═══ Supplied information ═══
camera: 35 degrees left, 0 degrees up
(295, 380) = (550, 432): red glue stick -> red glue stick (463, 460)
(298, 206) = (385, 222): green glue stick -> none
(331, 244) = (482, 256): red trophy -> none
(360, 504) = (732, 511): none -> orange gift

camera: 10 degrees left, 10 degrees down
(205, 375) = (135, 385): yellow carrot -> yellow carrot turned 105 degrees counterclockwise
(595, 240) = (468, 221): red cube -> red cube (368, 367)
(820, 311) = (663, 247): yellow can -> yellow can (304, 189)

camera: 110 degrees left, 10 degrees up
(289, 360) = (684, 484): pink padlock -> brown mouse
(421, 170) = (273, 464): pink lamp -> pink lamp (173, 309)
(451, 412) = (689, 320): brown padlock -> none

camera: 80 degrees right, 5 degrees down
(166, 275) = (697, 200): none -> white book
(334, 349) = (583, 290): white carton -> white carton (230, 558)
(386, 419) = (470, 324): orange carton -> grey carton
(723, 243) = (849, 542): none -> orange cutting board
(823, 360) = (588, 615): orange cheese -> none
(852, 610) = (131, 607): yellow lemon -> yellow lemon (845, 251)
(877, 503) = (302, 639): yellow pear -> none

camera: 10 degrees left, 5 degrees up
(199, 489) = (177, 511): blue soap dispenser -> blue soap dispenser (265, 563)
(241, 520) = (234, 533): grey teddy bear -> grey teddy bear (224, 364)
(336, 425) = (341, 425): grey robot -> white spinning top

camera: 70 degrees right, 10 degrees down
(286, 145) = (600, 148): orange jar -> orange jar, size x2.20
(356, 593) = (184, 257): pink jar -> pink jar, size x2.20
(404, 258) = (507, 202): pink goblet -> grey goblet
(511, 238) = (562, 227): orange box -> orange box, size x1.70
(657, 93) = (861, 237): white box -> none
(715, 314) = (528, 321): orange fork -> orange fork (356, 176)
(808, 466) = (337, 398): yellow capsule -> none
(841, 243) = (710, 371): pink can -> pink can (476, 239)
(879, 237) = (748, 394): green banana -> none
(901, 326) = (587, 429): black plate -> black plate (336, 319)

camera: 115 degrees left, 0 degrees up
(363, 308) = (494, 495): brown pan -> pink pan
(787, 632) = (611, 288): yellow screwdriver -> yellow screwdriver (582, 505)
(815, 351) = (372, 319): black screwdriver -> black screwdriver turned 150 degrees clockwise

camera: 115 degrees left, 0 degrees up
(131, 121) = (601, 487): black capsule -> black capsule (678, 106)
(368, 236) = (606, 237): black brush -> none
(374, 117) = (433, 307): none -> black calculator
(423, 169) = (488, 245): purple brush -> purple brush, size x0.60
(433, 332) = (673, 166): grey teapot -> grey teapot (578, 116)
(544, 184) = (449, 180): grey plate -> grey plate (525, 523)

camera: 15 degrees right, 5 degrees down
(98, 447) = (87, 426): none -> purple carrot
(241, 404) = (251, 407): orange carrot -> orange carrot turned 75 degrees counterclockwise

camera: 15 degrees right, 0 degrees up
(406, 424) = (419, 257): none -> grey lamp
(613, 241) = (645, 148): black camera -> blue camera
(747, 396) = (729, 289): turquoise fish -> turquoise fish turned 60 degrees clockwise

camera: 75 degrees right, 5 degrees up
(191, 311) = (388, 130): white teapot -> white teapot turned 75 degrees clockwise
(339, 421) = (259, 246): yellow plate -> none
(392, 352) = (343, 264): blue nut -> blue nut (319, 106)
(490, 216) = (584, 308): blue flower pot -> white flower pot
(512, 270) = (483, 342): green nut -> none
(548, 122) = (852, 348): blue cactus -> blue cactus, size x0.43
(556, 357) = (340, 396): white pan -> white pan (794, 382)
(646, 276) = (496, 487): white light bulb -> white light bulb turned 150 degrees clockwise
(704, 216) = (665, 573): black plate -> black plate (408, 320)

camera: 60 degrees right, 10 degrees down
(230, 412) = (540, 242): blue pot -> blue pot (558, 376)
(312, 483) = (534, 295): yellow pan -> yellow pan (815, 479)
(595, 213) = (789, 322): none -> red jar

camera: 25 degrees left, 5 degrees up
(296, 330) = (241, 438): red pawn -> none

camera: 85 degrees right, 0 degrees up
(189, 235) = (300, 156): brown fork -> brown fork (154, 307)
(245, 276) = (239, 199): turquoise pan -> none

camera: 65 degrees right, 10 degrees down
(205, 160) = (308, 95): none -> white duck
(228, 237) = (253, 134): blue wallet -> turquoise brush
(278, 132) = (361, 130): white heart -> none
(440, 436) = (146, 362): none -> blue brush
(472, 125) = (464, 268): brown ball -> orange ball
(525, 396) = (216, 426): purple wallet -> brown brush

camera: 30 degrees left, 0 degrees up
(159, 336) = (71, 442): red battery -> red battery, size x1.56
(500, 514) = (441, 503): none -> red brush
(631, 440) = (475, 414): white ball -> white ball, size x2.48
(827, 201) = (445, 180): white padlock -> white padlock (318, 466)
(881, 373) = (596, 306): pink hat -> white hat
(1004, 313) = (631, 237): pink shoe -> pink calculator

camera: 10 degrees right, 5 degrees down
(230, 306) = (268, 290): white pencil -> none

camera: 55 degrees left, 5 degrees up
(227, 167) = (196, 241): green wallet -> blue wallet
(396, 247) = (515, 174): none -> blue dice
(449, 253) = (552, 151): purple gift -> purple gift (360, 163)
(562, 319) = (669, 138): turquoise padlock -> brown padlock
═══
A verbatim reproduction of all the records above is the expected answer.

Result for this task:
camera: 35 degrees left, 0 degrees up
(295, 380) = (550, 432): red glue stick -> red glue stick (463, 460)
(298, 206) = (385, 222): green glue stick -> none
(331, 244) = (482, 256): red trophy -> none
(360, 504) = (732, 511): none -> orange gift

camera: 10 degrees left, 10 degrees down
(205, 375) = (135, 385): yellow carrot -> yellow carrot turned 105 degrees counterclockwise
(595, 240) = (468, 221): red cube -> red cube (368, 367)
(820, 311) = (663, 247): yellow can -> yellow can (304, 189)

camera: 110 degrees left, 10 degrees up
(289, 360) = (684, 484): pink padlock -> brown mouse
(421, 170) = (273, 464): pink lamp -> pink lamp (173, 309)
(451, 412) = (689, 320): brown padlock -> none

camera: 80 degrees right, 5 degrees down
(166, 275) = (697, 200): none -> white book
(334, 349) = (583, 290): white carton -> white carton (230, 558)
(386, 419) = (470, 324): orange carton -> grey carton
(723, 243) = (849, 542): none -> orange cutting board
(823, 360) = (588, 615): orange cheese -> none
(852, 610) = (131, 607): yellow lemon -> yellow lemon (845, 251)
(877, 503) = (302, 639): yellow pear -> none

camera: 10 degrees left, 5 degrees up
(199, 489) = (177, 511): blue soap dispenser -> blue soap dispenser (265, 563)
(241, 520) = (234, 533): grey teddy bear -> grey teddy bear (224, 364)
(336, 425) = (341, 425): grey robot -> white spinning top

camera: 70 degrees right, 10 degrees down
(286, 145) = (600, 148): orange jar -> orange jar, size x2.20
(356, 593) = (184, 257): pink jar -> pink jar, size x2.20
(404, 258) = (507, 202): pink goblet -> grey goblet
(511, 238) = (562, 227): orange box -> orange box, size x1.70
(657, 93) = (861, 237): white box -> none
(715, 314) = (528, 321): orange fork -> orange fork (356, 176)
(808, 466) = (337, 398): yellow capsule -> none
(841, 243) = (710, 371): pink can -> pink can (476, 239)
(879, 237) = (748, 394): green banana -> none
(901, 326) = (587, 429): black plate -> black plate (336, 319)

camera: 115 degrees left, 0 degrees up
(363, 308) = (494, 495): brown pan -> pink pan
(787, 632) = (611, 288): yellow screwdriver -> yellow screwdriver (582, 505)
(815, 351) = (372, 319): black screwdriver -> black screwdriver turned 150 degrees clockwise

camera: 115 degrees left, 0 degrees up
(131, 121) = (601, 487): black capsule -> black capsule (678, 106)
(368, 236) = (606, 237): black brush -> none
(374, 117) = (433, 307): none -> black calculator
(423, 169) = (488, 245): purple brush -> purple brush, size x0.60
(433, 332) = (673, 166): grey teapot -> grey teapot (578, 116)
(544, 184) = (449, 180): grey plate -> grey plate (525, 523)

camera: 15 degrees right, 5 degrees down
(98, 447) = (87, 426): none -> purple carrot
(241, 404) = (251, 407): orange carrot -> orange carrot turned 75 degrees counterclockwise

camera: 15 degrees right, 0 degrees up
(406, 424) = (419, 257): none -> grey lamp
(613, 241) = (645, 148): black camera -> blue camera
(747, 396) = (729, 289): turquoise fish -> turquoise fish turned 60 degrees clockwise

camera: 75 degrees right, 5 degrees up
(191, 311) = (388, 130): white teapot -> white teapot turned 75 degrees clockwise
(339, 421) = (259, 246): yellow plate -> none
(392, 352) = (343, 264): blue nut -> blue nut (319, 106)
(490, 216) = (584, 308): blue flower pot -> white flower pot
(512, 270) = (483, 342): green nut -> none
(548, 122) = (852, 348): blue cactus -> blue cactus, size x0.43
(556, 357) = (340, 396): white pan -> white pan (794, 382)
(646, 276) = (496, 487): white light bulb -> white light bulb turned 150 degrees clockwise
(704, 216) = (665, 573): black plate -> black plate (408, 320)

camera: 60 degrees right, 10 degrees down
(230, 412) = (540, 242): blue pot -> blue pot (558, 376)
(312, 483) = (534, 295): yellow pan -> yellow pan (815, 479)
(595, 213) = (789, 322): none -> red jar

camera: 25 degrees left, 5 degrees up
(296, 330) = (241, 438): red pawn -> none

camera: 85 degrees right, 0 degrees up
(189, 235) = (300, 156): brown fork -> brown fork (154, 307)
(245, 276) = (239, 199): turquoise pan -> none

camera: 65 degrees right, 10 degrees down
(205, 160) = (308, 95): none -> white duck
(228, 237) = (253, 134): blue wallet -> turquoise brush
(278, 132) = (361, 130): white heart -> none
(440, 436) = (146, 362): none -> blue brush
(472, 125) = (464, 268): brown ball -> orange ball
(525, 396) = (216, 426): purple wallet -> brown brush

camera: 30 degrees left, 0 degrees up
(159, 336) = (71, 442): red battery -> red battery, size x1.56
(500, 514) = (441, 503): none -> red brush
(631, 440) = (475, 414): white ball -> white ball, size x2.48
(827, 201) = (445, 180): white padlock -> white padlock (318, 466)
(881, 373) = (596, 306): pink hat -> white hat
(1004, 313) = (631, 237): pink shoe -> pink calculator

camera: 10 degrees right, 5 degrees down
(230, 306) = (268, 290): white pencil -> none

camera: 55 degrees left, 5 degrees up
(227, 167) = (196, 241): green wallet -> blue wallet
(396, 247) = (515, 174): none -> blue dice
(449, 253) = (552, 151): purple gift -> purple gift (360, 163)
(562, 319) = (669, 138): turquoise padlock -> brown padlock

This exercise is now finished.